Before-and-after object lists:
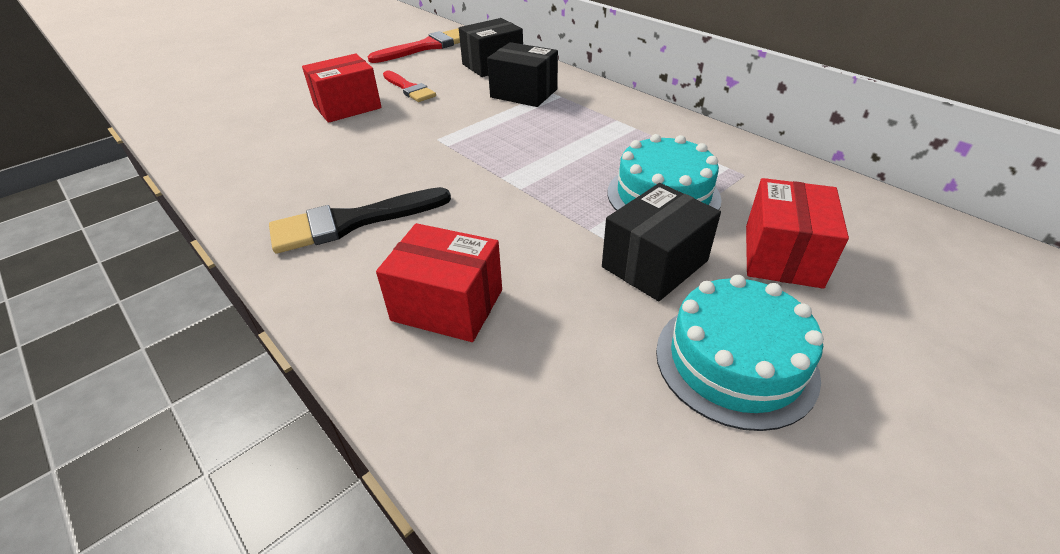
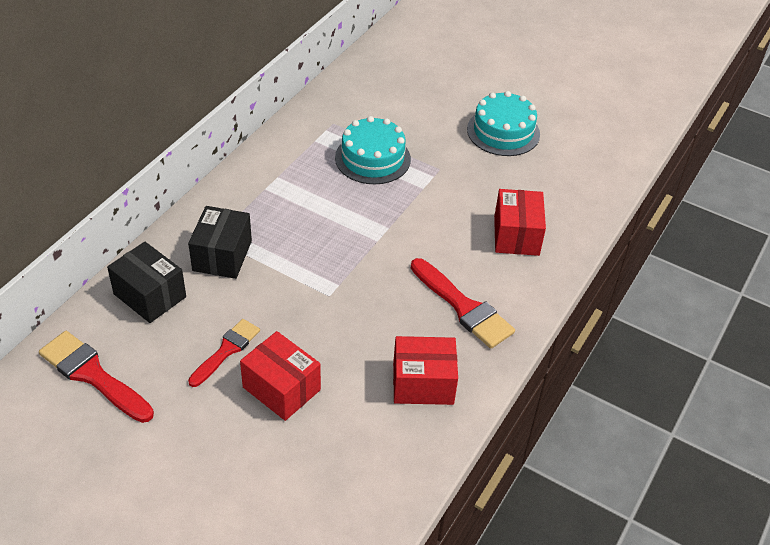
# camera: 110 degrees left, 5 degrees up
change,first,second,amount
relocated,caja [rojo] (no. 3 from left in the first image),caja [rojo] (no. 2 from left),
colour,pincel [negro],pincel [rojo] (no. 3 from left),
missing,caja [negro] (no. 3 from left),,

What is being asked
Please repeat the data verbatim and leave the pictures out of your copy.

Written response
# camera: 110 degrees left, 5 degrees up
change,first,second,amount
relocated,caja [rojo] (no. 3 from left in the first image),caja [rojo] (no. 2 from left),
colour,pincel [negro],pincel [rojo] (no. 3 from left),
missing,caja [negro] (no. 3 from left),,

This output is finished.